**Brief:** From the line that contains "MIC pin VCC: GND -> 3V3" to the end of the entries, copy each line exactly, though the pictures stay out.

### Given records ###

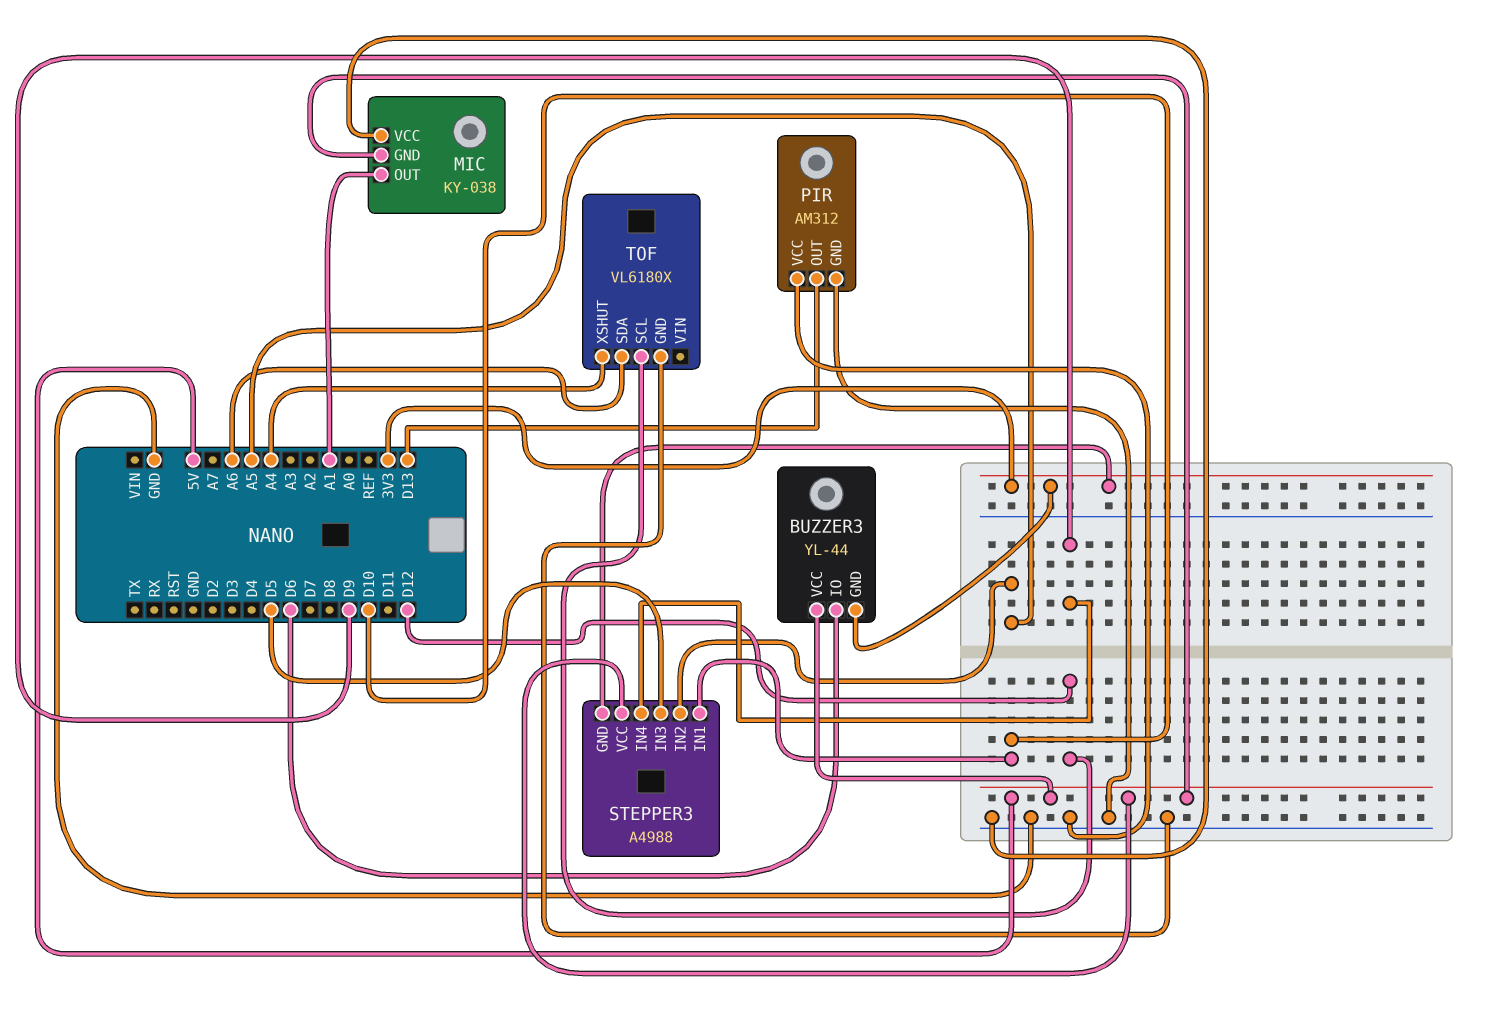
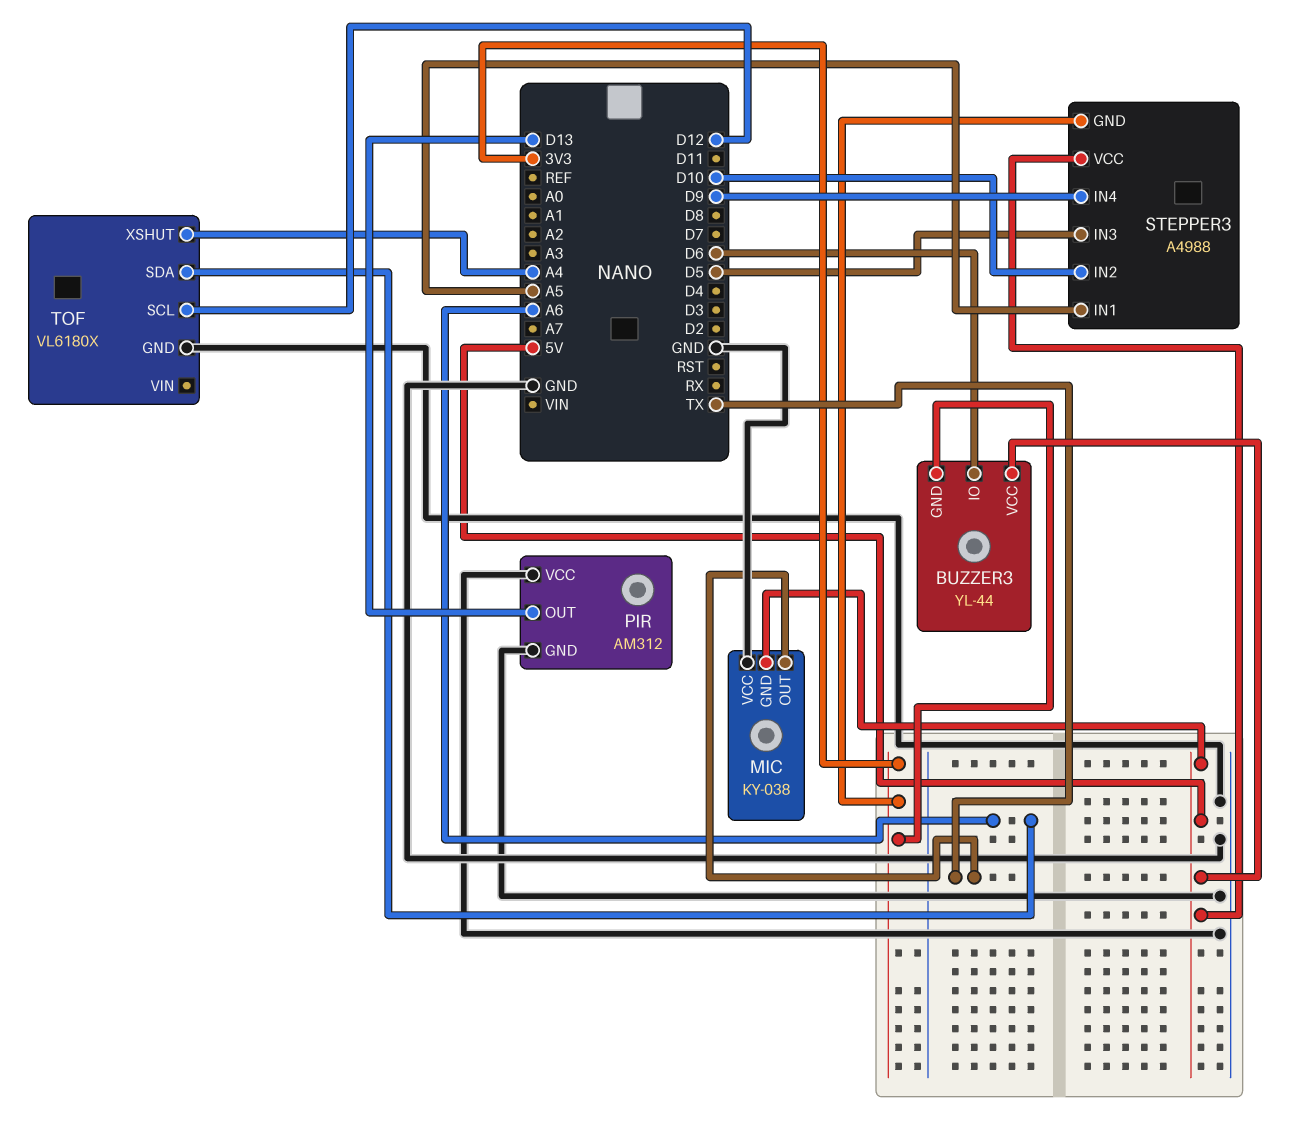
MIC pin OUT: A1 -> TX
STEPPER3 pin IN1: D10 -> A5
STEPPER3 pin IN2: A5 -> D10

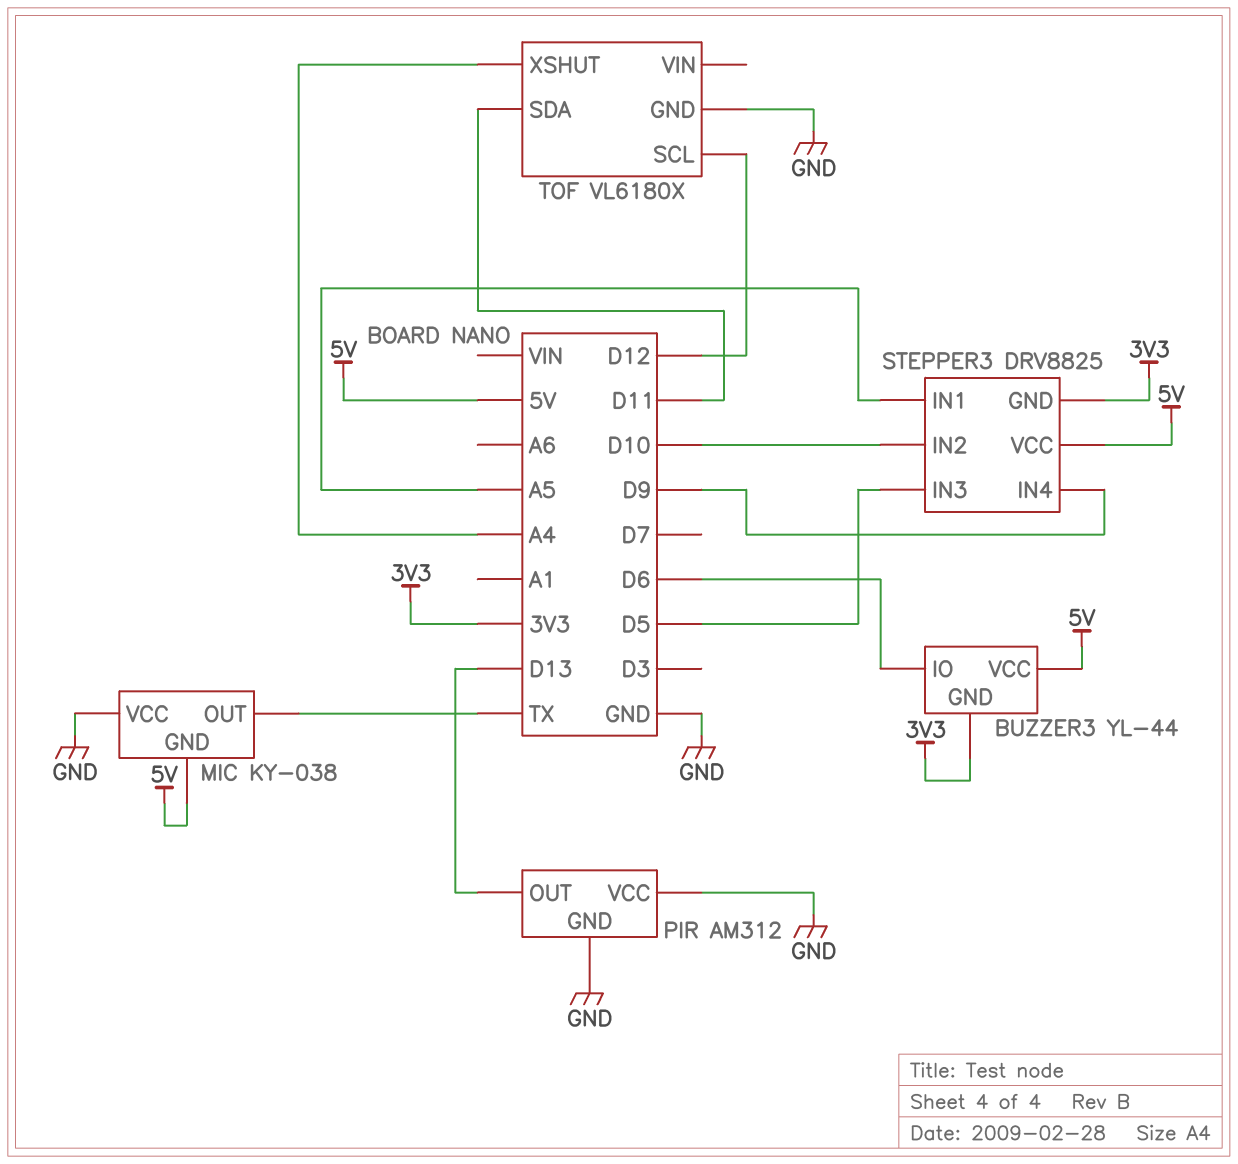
STEPPER3: A4988 -> DRV8825
TOF pin SDA: A6 -> D11

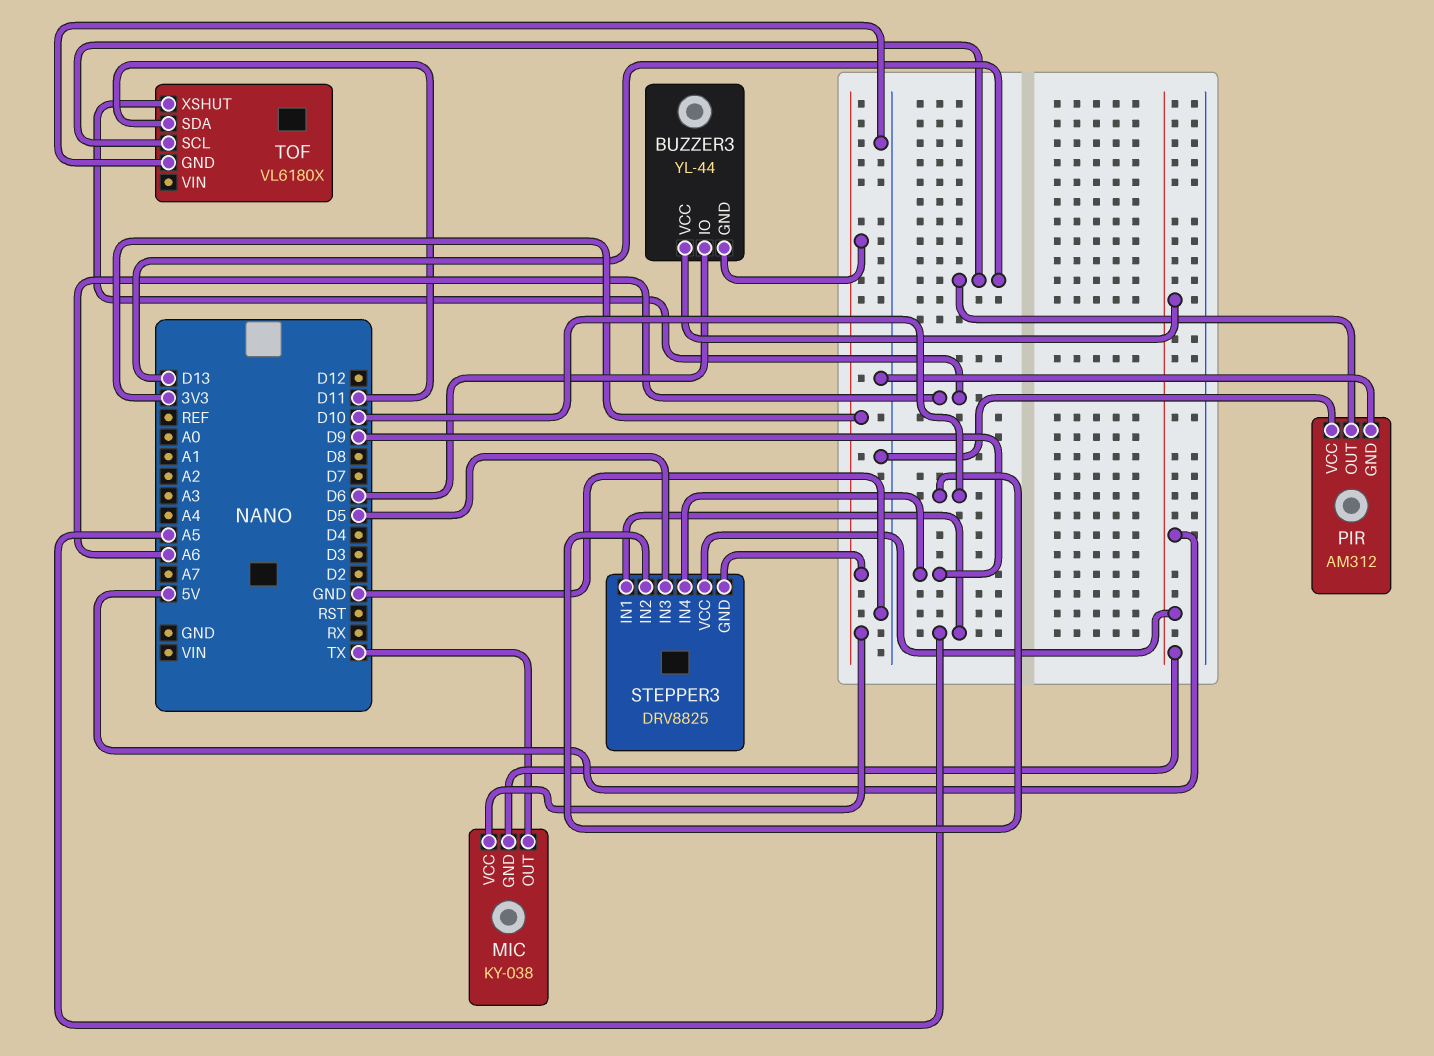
MIC pin VCC: GND -> 3V3
TOF pin SCL: D12 -> D13
TOF pin XSHUT: A4 -> A6

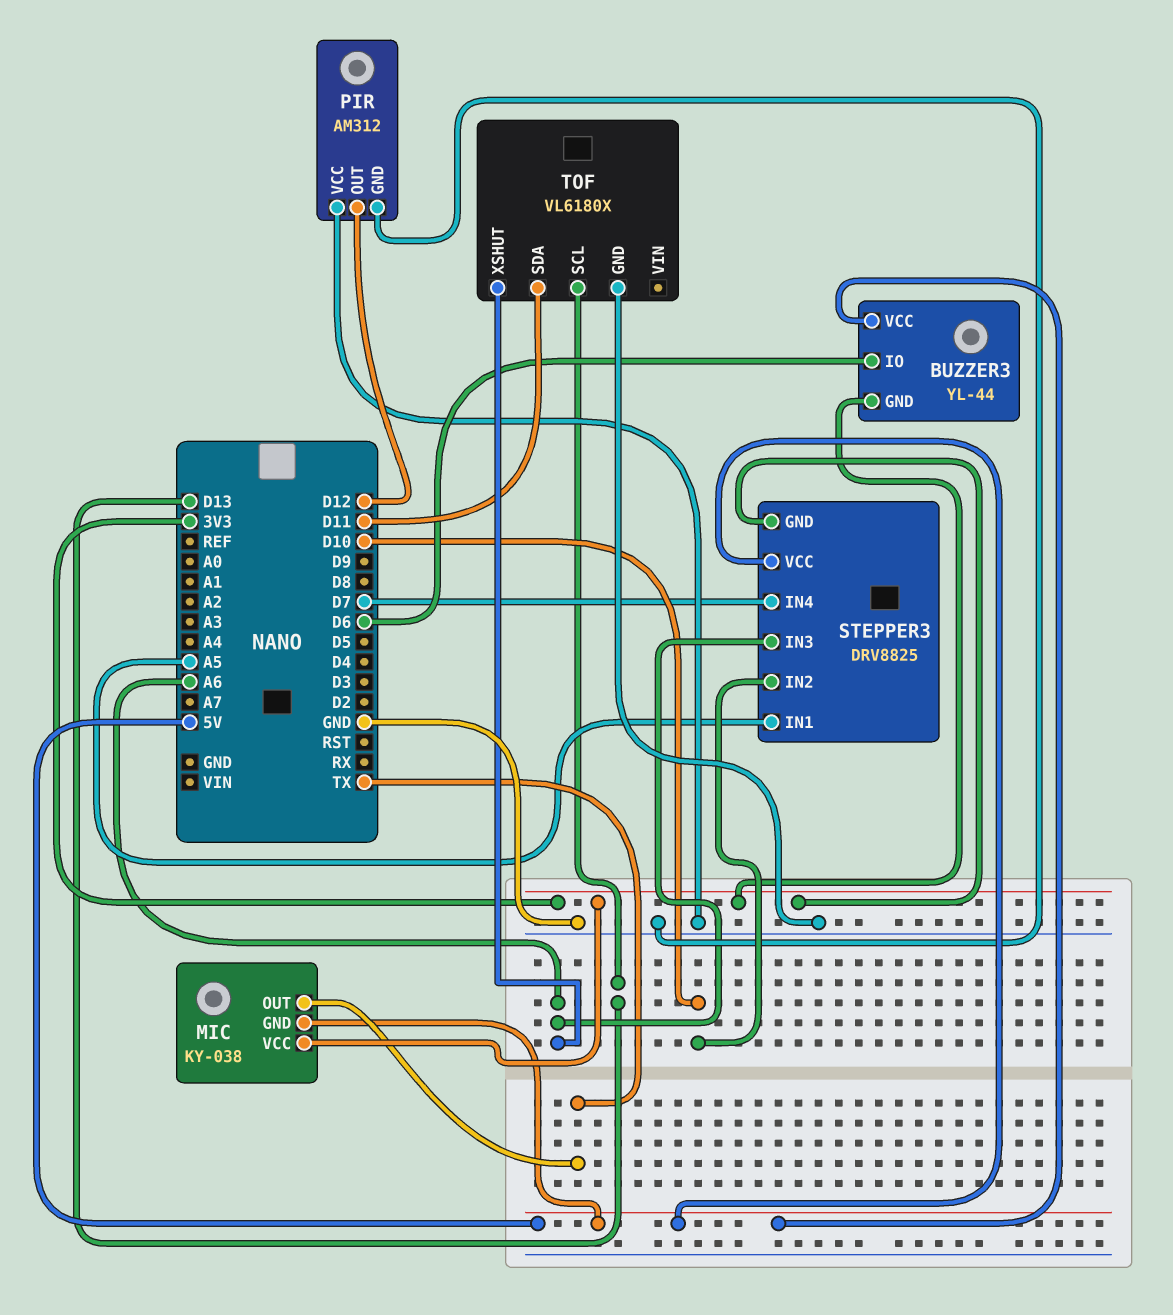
PIR pin OUT: D13 -> D12
STEPPER3 pin IN3: D5 -> A6
STEPPER3 pin IN4: D9 -> D7

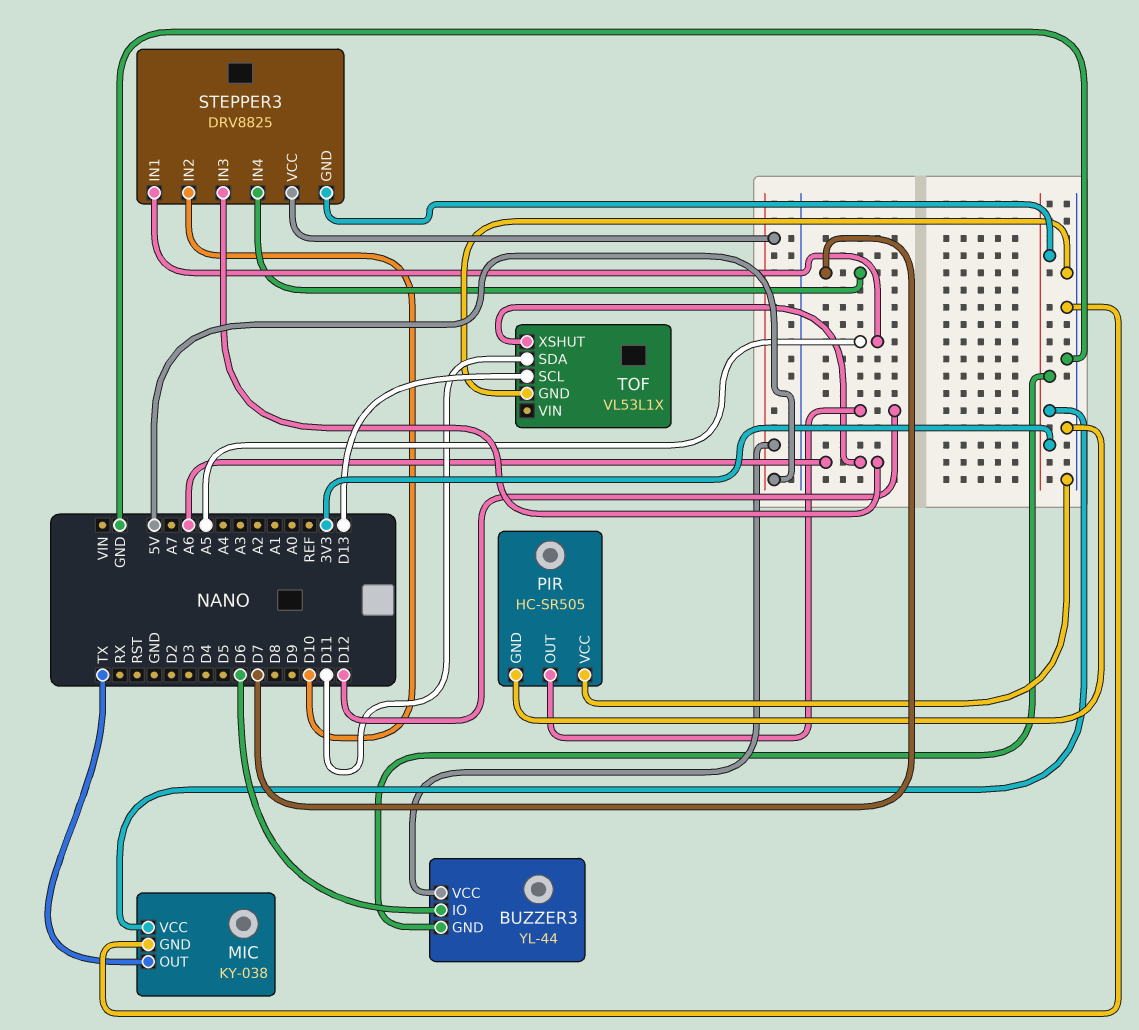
MIC pin GND: 5V -> GND
PIR: AM312 -> HC-SR505
TOF: VL6180X -> VL53L1X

###

**Your solution:**
MIC pin VCC: GND -> 3V3
TOF pin SCL: D12 -> D13
TOF pin XSHUT: A4 -> A6

PIR pin OUT: D13 -> D12
STEPPER3 pin IN3: D5 -> A6
STEPPER3 pin IN4: D9 -> D7

MIC pin GND: 5V -> GND
PIR: AM312 -> HC-SR505
TOF: VL6180X -> VL53L1X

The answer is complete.